***** Data under study

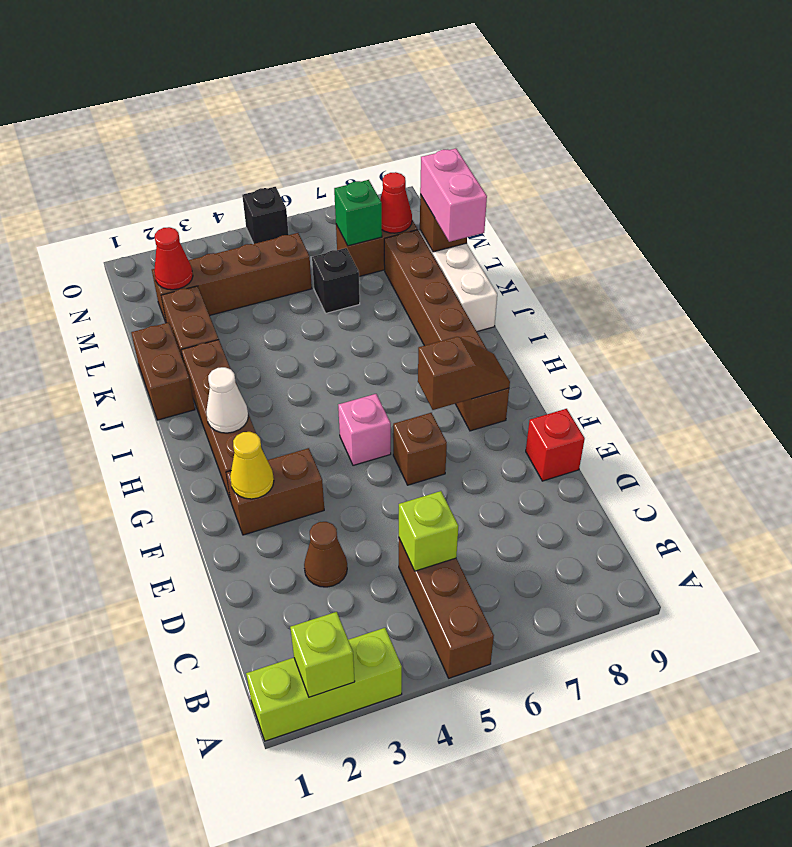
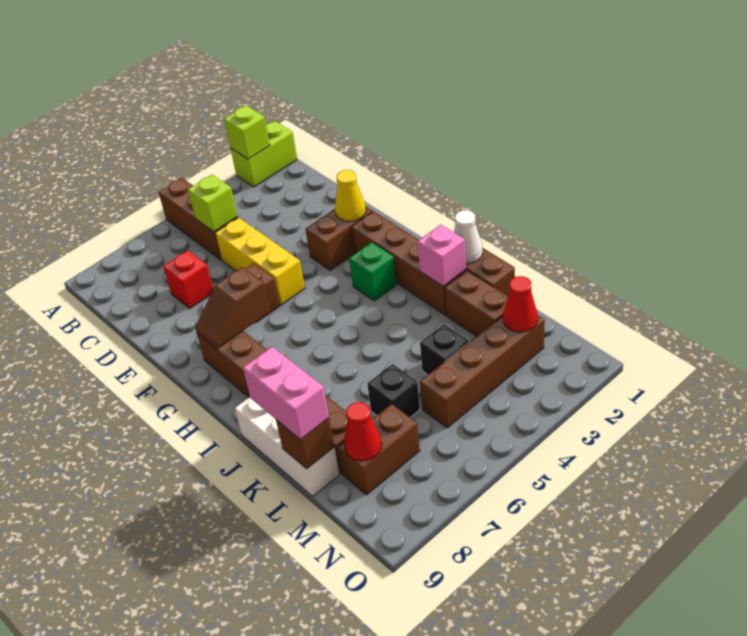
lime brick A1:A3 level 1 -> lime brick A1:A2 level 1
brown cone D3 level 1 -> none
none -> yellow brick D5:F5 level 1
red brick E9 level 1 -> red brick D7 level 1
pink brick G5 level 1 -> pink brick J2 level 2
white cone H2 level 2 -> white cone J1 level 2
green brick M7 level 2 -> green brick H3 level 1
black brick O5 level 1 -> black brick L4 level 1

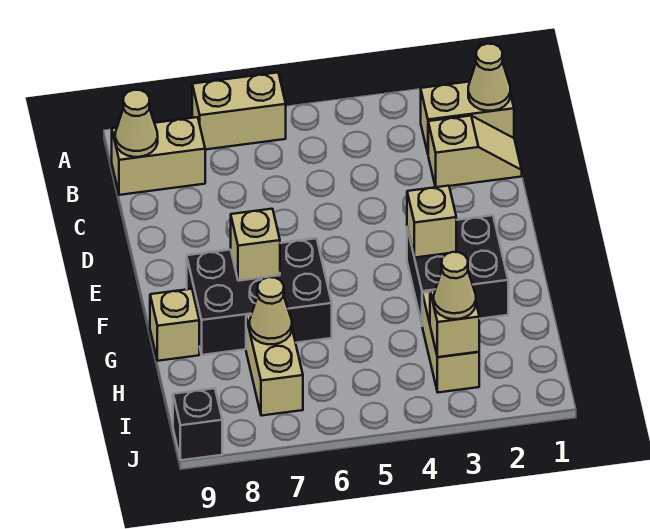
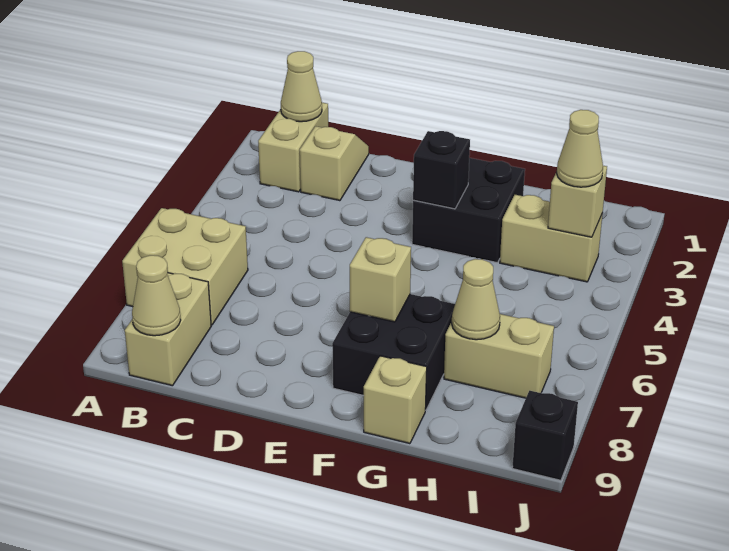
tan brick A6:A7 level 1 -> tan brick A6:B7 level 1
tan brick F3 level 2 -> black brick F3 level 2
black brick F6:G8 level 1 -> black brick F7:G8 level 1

**********
***** Data under study

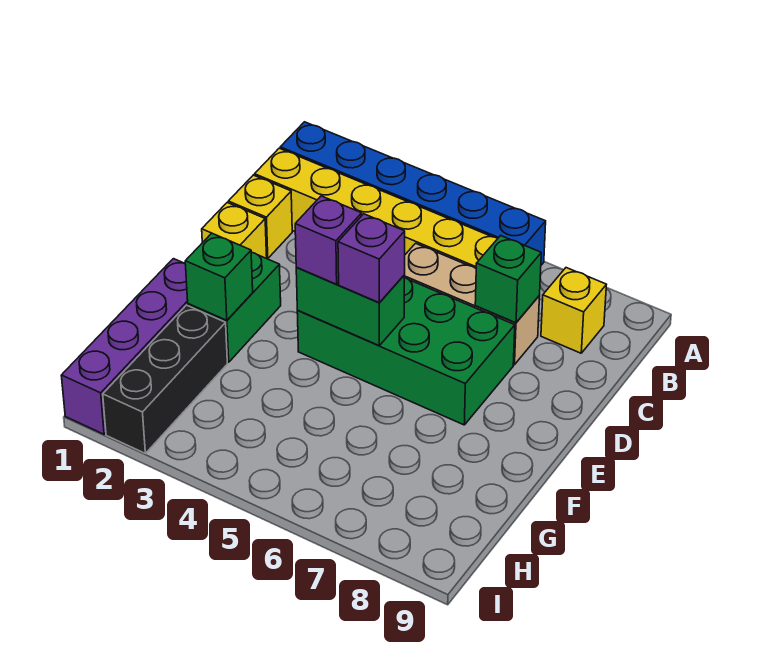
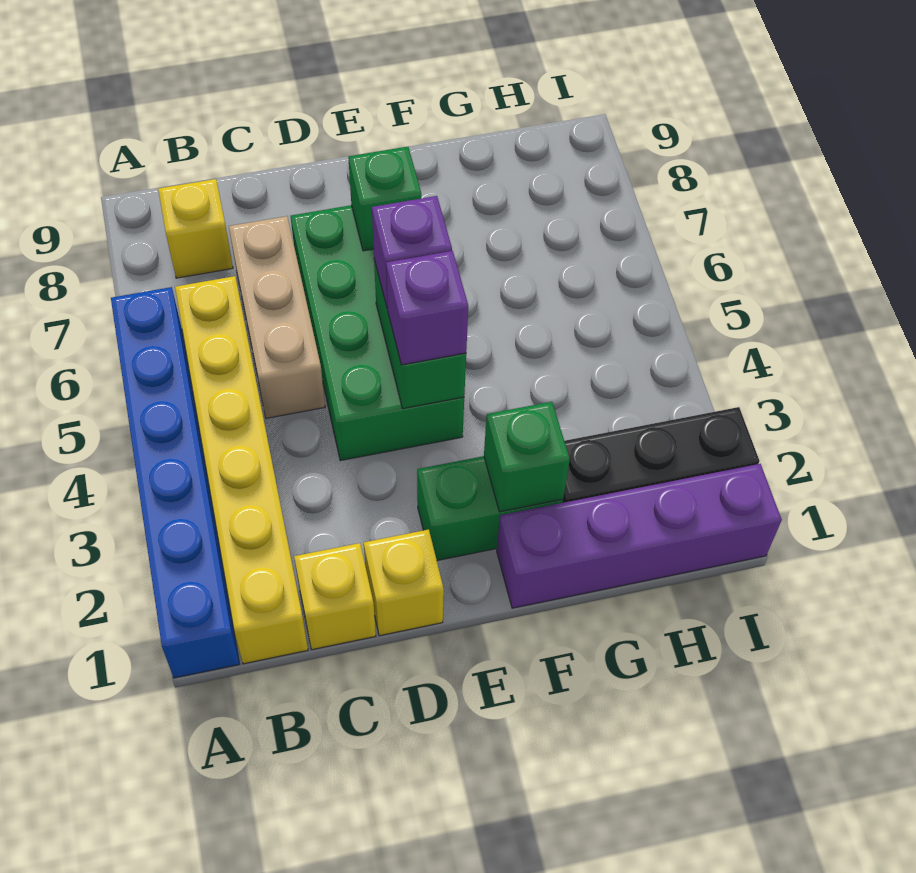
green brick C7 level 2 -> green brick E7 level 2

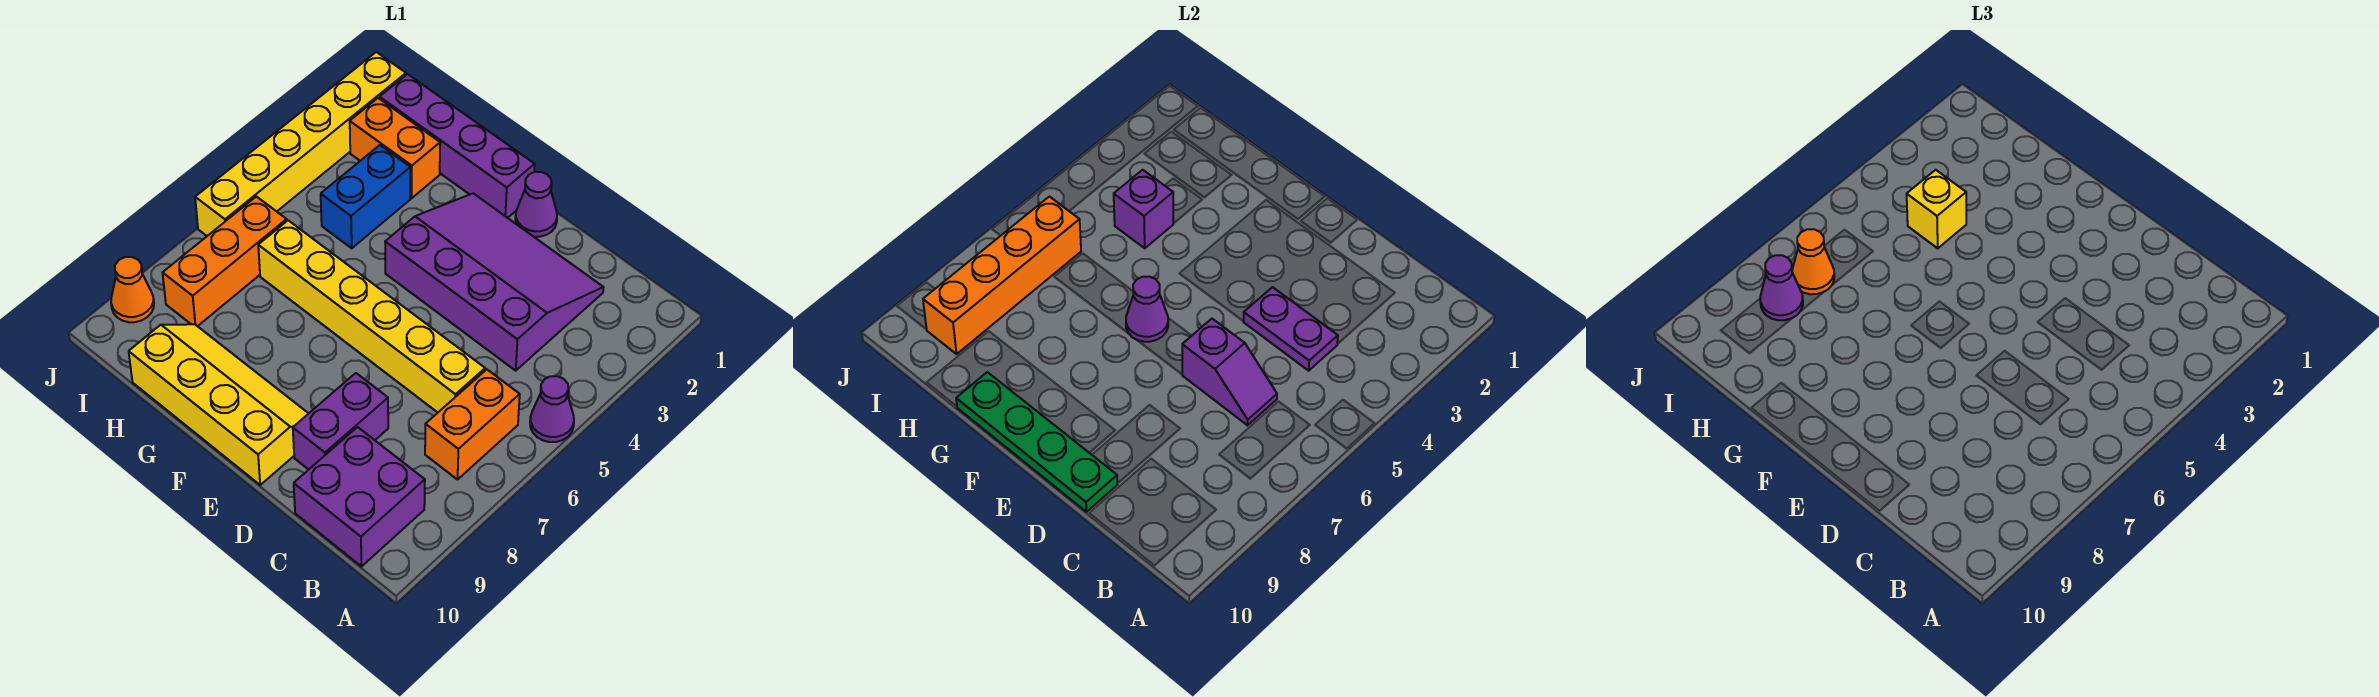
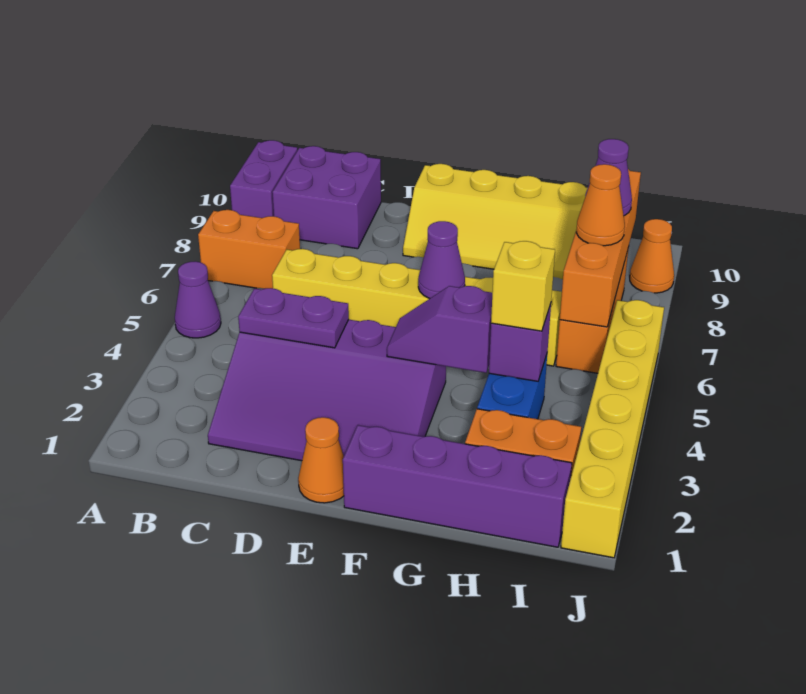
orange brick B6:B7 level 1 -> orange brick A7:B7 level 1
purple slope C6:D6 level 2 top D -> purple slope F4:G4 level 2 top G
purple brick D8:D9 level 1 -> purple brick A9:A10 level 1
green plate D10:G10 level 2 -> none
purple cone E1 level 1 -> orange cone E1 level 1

**********
***** Data under study

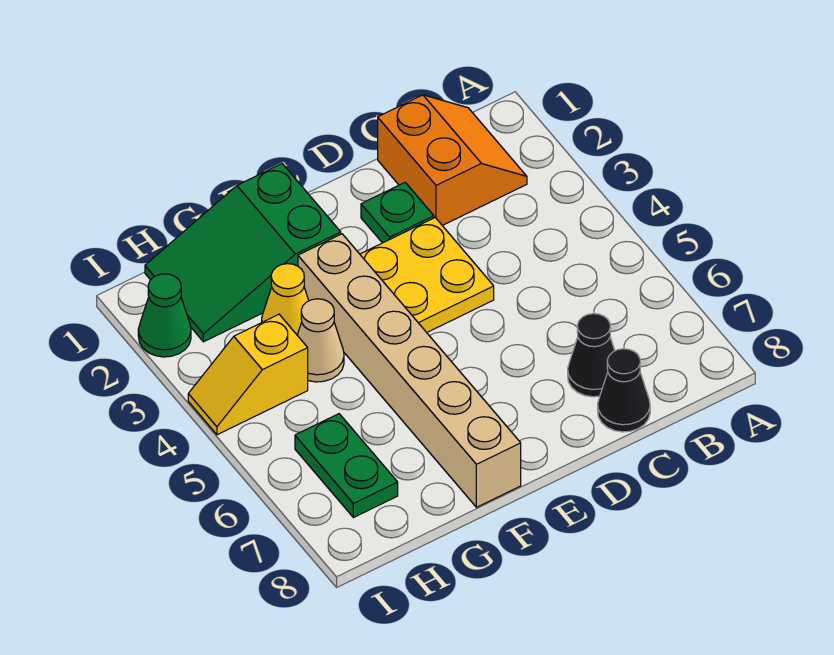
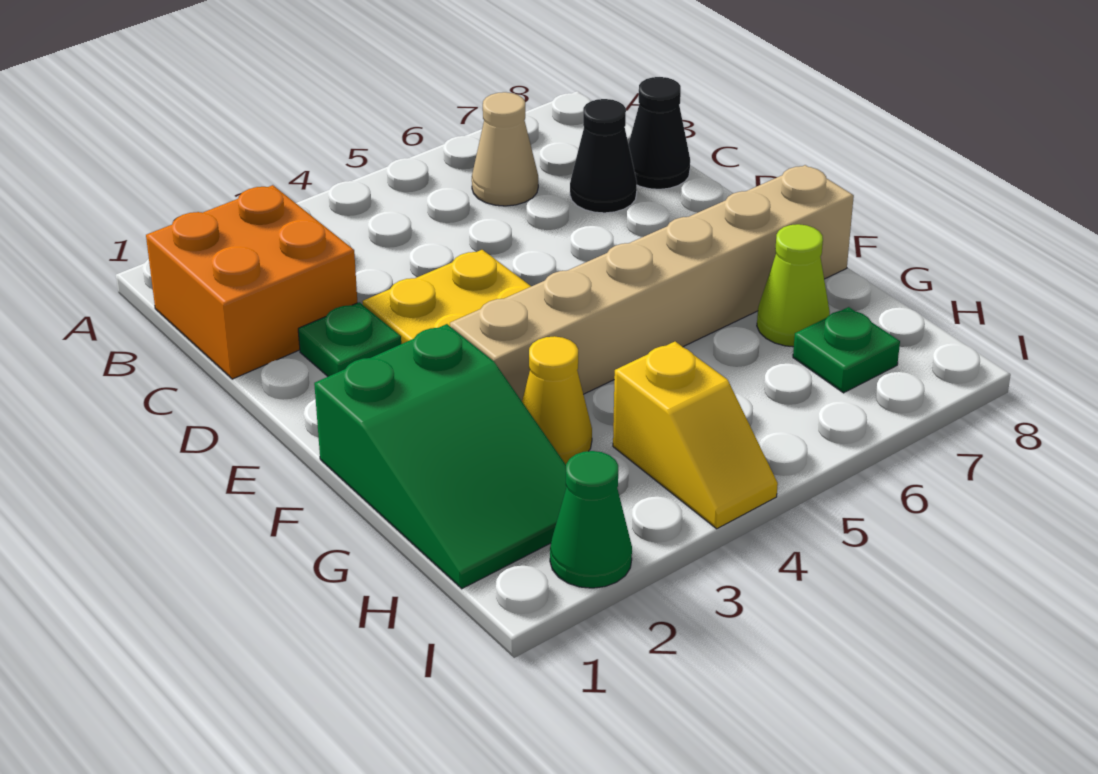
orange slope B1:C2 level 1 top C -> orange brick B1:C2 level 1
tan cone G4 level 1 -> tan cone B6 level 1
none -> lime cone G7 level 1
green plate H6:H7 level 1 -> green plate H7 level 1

**********

How to complete this task =
Among the records above, a stretch begins at the line containing "purple slope C6:D6" and ends at the line containing "purple cone E1". Restate that stretch word for word, and nothing else.

Answer to the problem =
purple slope C6:D6 level 2 top D -> purple slope F4:G4 level 2 top G
purple brick D8:D9 level 1 -> purple brick A9:A10 level 1
green plate D10:G10 level 2 -> none
purple cone E1 level 1 -> orange cone E1 level 1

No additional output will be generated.